▶ [Your assignment]:
Starting with the line that contains "RADIO pin MISO: D12 -> A4", give again exactly and only each line through the end of the records; include the last line and exclude pictures.

▶ [Dataset excerpts]:

*****

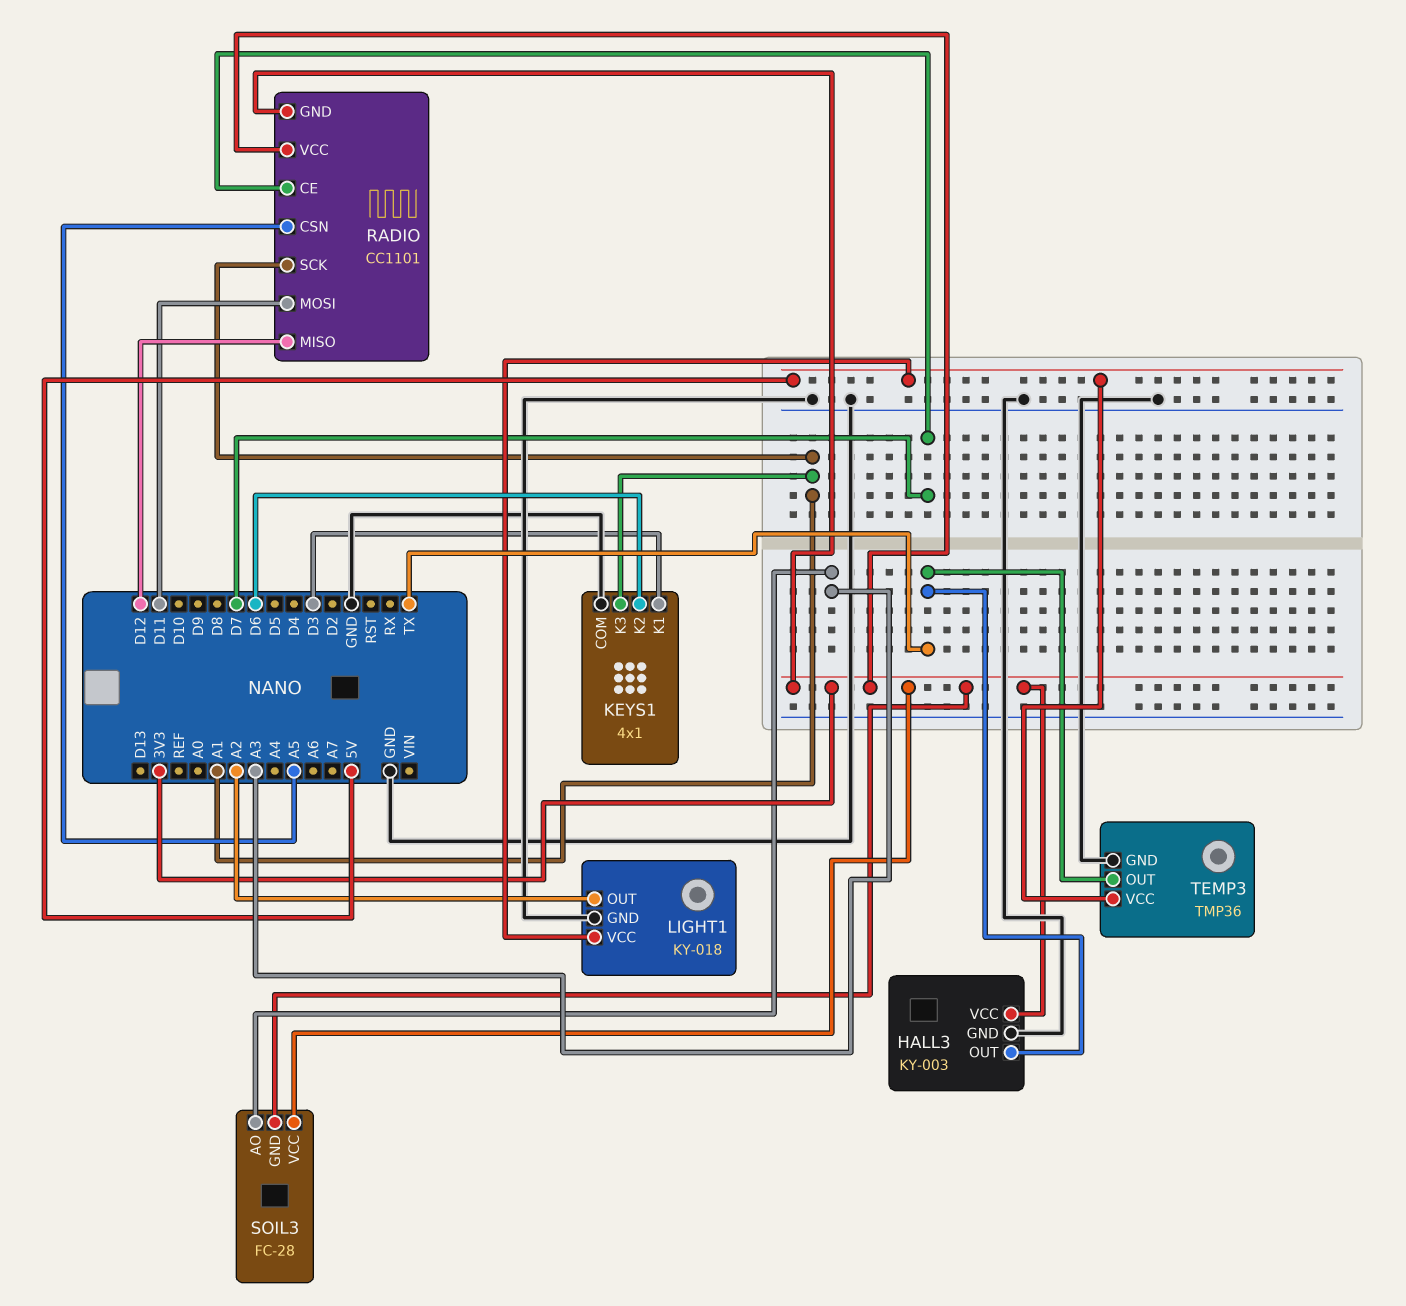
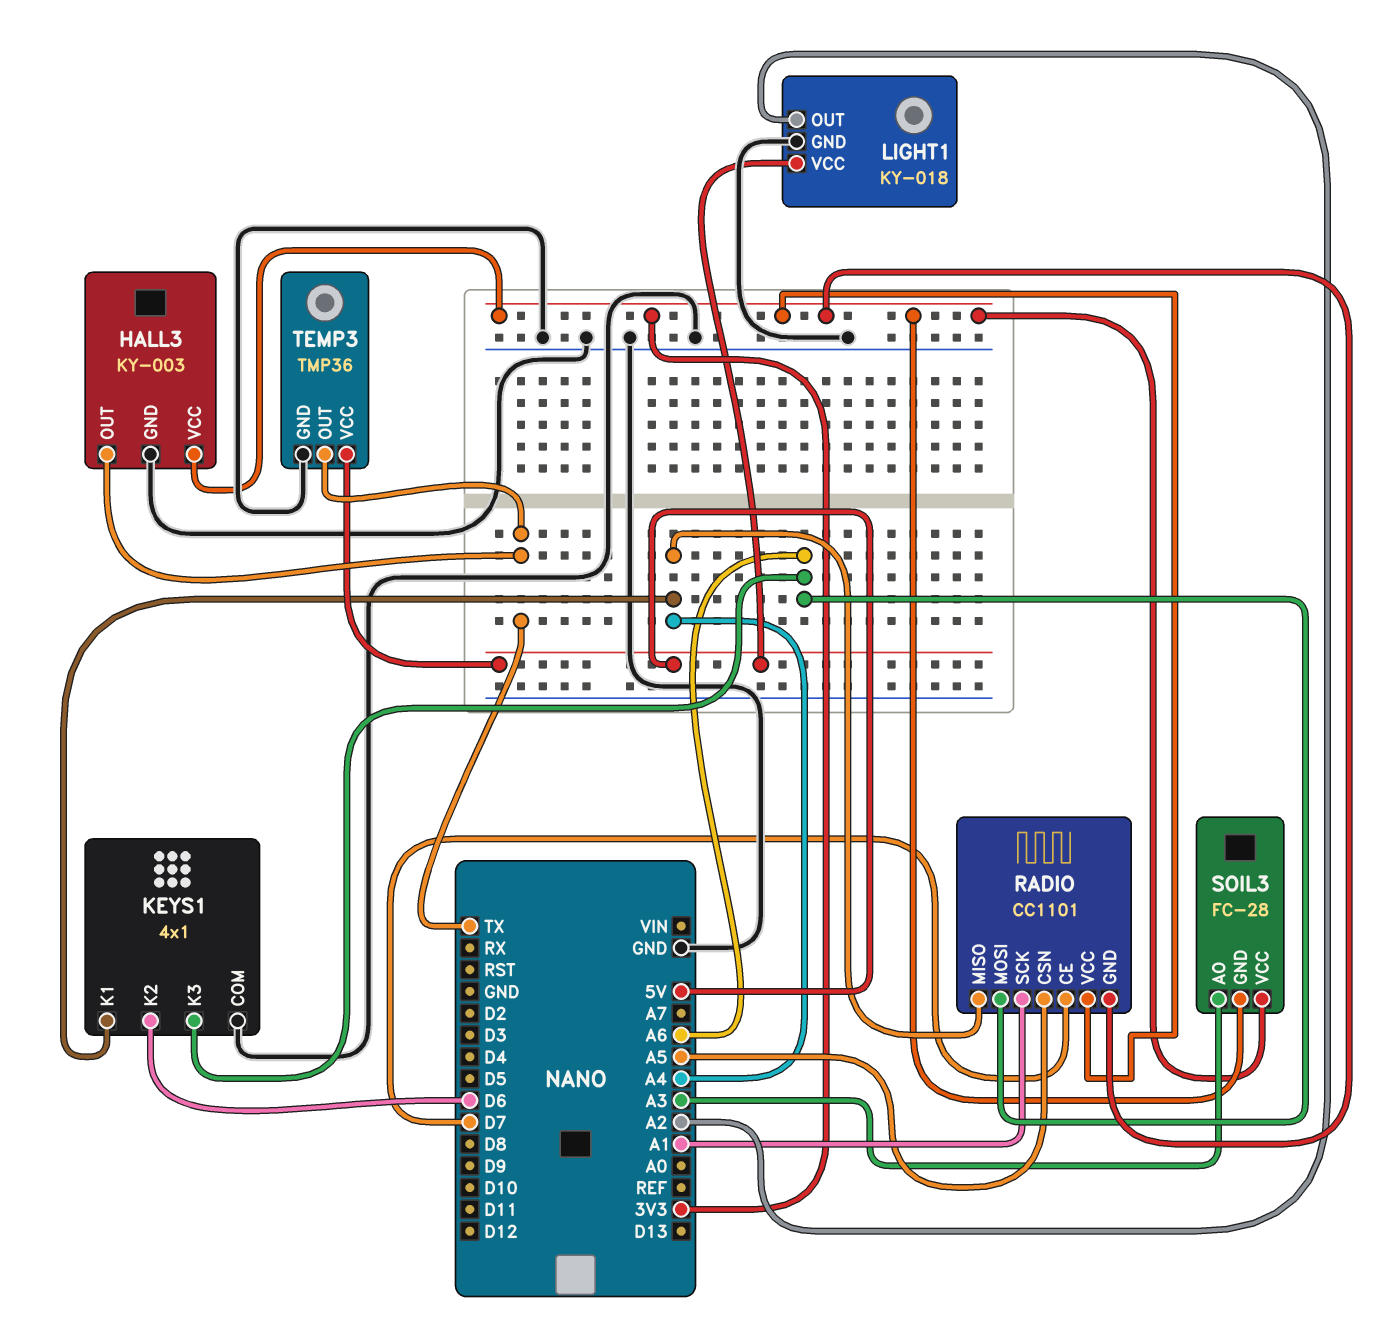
KEYS1 pin K1: D3 -> A4
KEYS1 pin K3: A1 -> A6
RADIO pin MISO: D12 -> A4
RADIO pin MOSI: D11 -> A6

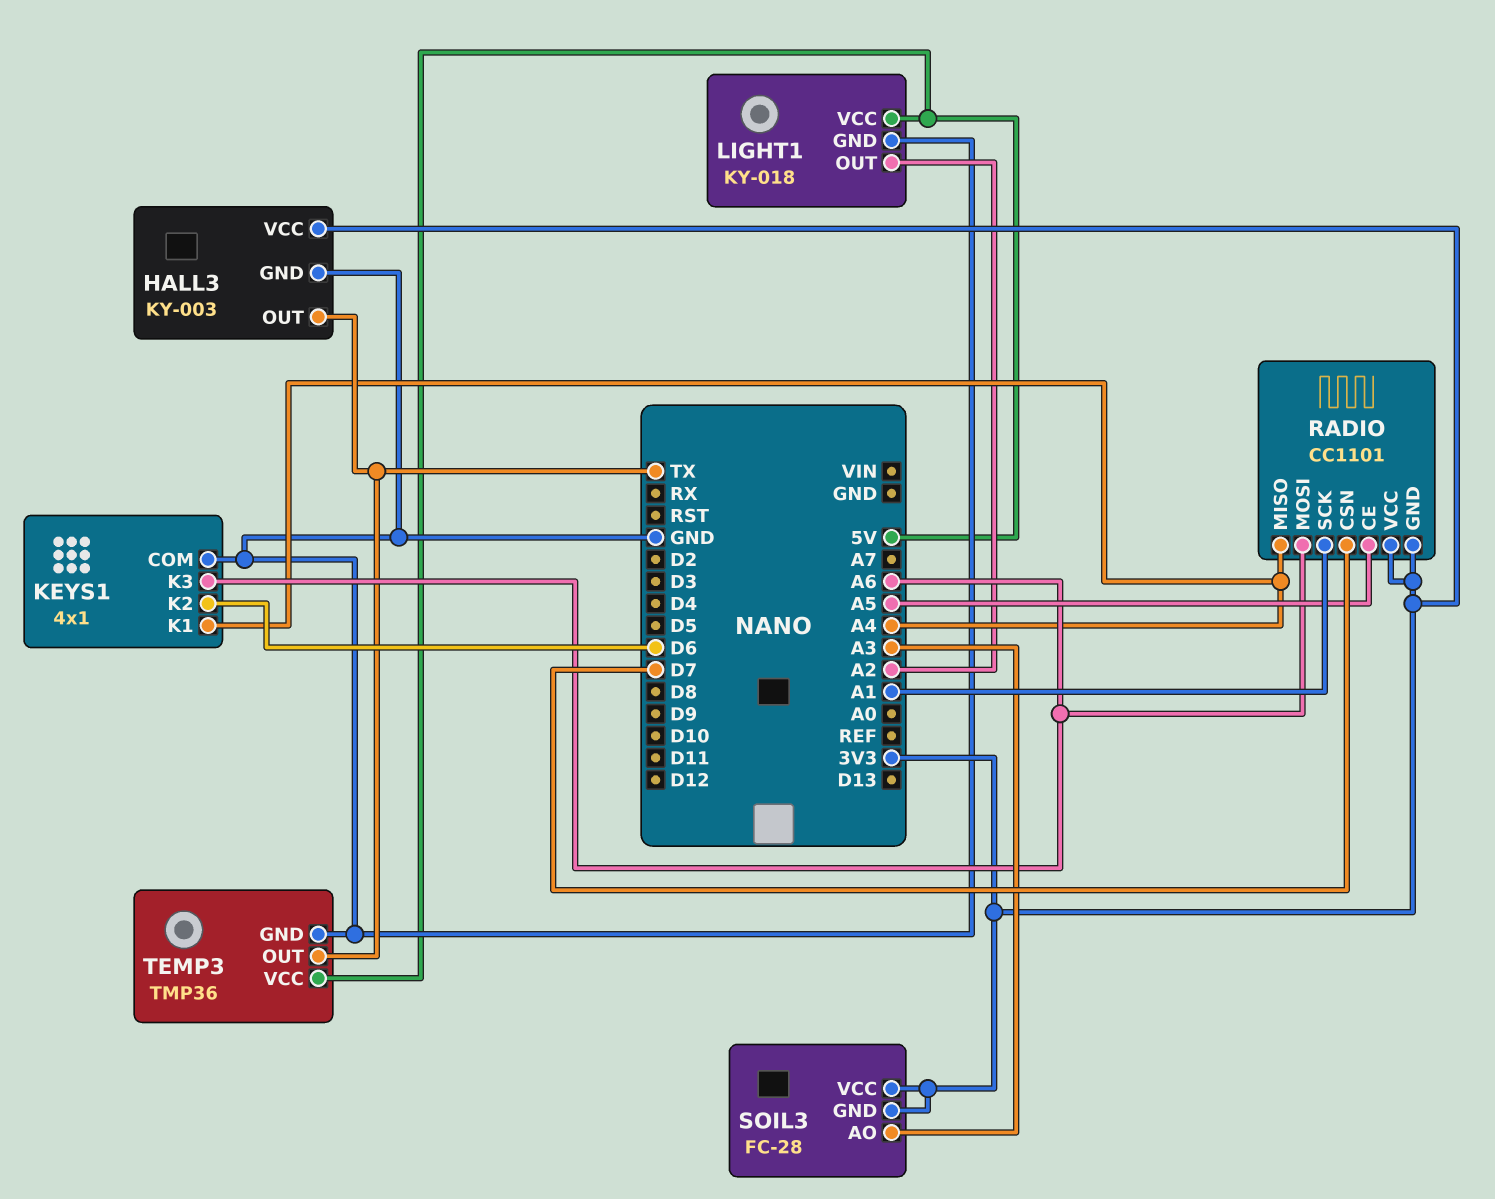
RADIO pin CE: D7 -> A5
RADIO pin CSN: A5 -> D7

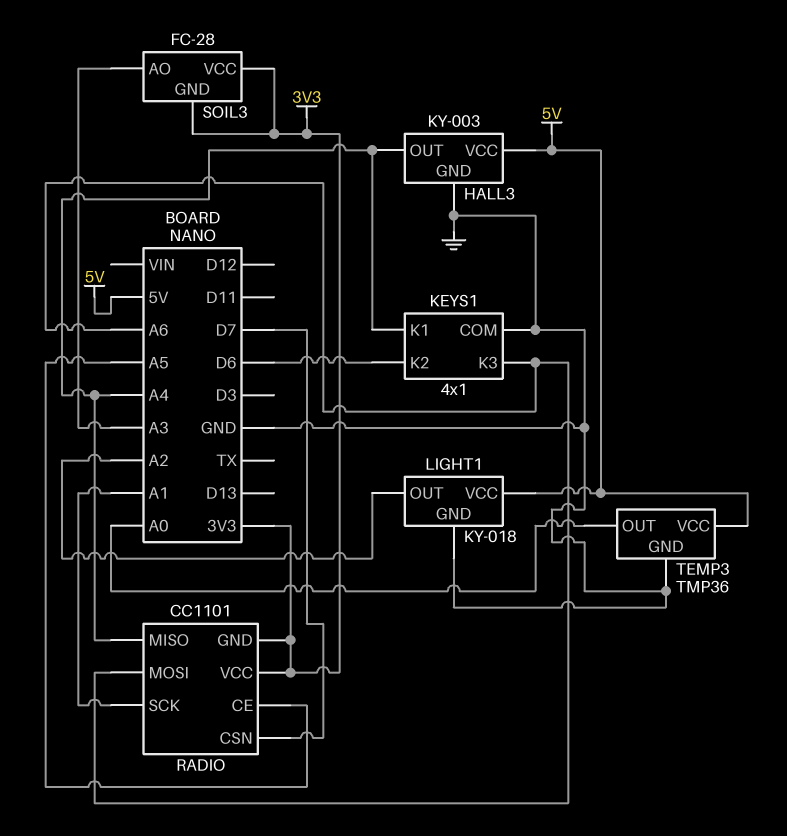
HALL3 pin OUT: TX -> A4
HALL3 pin VCC: 3V3 -> 5V
TEMP3 pin OUT: TX -> A0

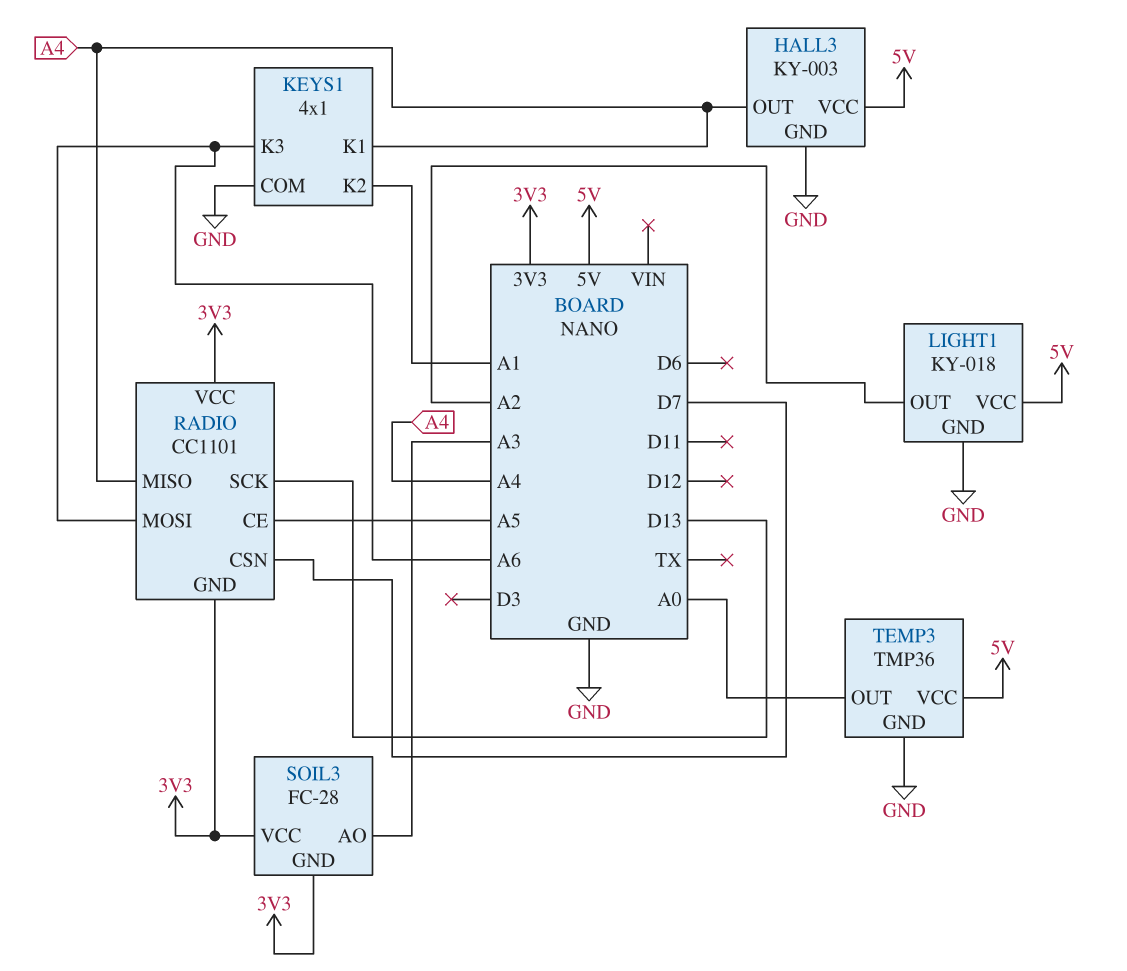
KEYS1 pin K2: D6 -> A1
RADIO pin SCK: A1 -> D13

*****

▶ [Task answer]:
RADIO pin MISO: D12 -> A4
RADIO pin MOSI: D11 -> A6

RADIO pin CE: D7 -> A5
RADIO pin CSN: A5 -> D7

HALL3 pin OUT: TX -> A4
HALL3 pin VCC: 3V3 -> 5V
TEMP3 pin OUT: TX -> A0

KEYS1 pin K2: D6 -> A1
RADIO pin SCK: A1 -> D13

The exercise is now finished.